BEGIN

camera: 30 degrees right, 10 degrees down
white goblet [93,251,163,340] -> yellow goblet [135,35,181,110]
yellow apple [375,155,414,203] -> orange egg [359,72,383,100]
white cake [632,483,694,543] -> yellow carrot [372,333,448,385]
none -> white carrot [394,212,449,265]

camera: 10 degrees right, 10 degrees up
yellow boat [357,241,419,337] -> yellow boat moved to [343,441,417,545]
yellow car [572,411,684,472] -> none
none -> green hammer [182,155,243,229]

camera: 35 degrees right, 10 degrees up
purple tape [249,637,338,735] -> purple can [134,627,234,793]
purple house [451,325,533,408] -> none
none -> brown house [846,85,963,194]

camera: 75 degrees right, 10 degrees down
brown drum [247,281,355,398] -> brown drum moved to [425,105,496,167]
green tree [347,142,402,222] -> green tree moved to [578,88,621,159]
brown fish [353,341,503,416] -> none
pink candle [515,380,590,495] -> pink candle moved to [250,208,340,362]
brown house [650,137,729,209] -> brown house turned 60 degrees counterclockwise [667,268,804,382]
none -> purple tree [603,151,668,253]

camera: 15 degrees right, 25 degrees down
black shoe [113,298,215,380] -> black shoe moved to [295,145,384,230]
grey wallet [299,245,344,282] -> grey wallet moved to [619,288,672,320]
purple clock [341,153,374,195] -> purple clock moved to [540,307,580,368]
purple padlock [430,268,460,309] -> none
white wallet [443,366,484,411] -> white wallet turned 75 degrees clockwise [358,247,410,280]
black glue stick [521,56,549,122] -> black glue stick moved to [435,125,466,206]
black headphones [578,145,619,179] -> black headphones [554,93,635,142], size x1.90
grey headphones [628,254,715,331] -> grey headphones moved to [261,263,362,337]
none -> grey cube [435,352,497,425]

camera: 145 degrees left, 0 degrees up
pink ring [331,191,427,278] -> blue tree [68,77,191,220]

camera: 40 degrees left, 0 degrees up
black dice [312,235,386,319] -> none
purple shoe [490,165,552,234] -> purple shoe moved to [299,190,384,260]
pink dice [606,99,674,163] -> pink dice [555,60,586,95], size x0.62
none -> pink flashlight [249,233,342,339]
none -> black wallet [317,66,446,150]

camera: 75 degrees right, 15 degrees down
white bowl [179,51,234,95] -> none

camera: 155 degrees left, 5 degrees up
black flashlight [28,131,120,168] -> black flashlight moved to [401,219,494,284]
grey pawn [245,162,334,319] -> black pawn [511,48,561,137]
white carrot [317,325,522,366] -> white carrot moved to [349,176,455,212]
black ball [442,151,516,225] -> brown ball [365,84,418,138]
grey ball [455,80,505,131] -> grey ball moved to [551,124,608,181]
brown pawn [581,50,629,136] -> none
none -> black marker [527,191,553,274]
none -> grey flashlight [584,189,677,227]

END

● **WHAT IS NEEDED**:
What is needed is a copy of every line above in which "white" appears.

● **TASK OUTPUT**:
white goblet [93,251,163,340] -> yellow goblet [135,35,181,110]
white cake [632,483,694,543] -> yellow carrot [372,333,448,385]
none -> white carrot [394,212,449,265]
white wallet [443,366,484,411] -> white wallet turned 75 degrees clockwise [358,247,410,280]
white bowl [179,51,234,95] -> none
white carrot [317,325,522,366] -> white carrot moved to [349,176,455,212]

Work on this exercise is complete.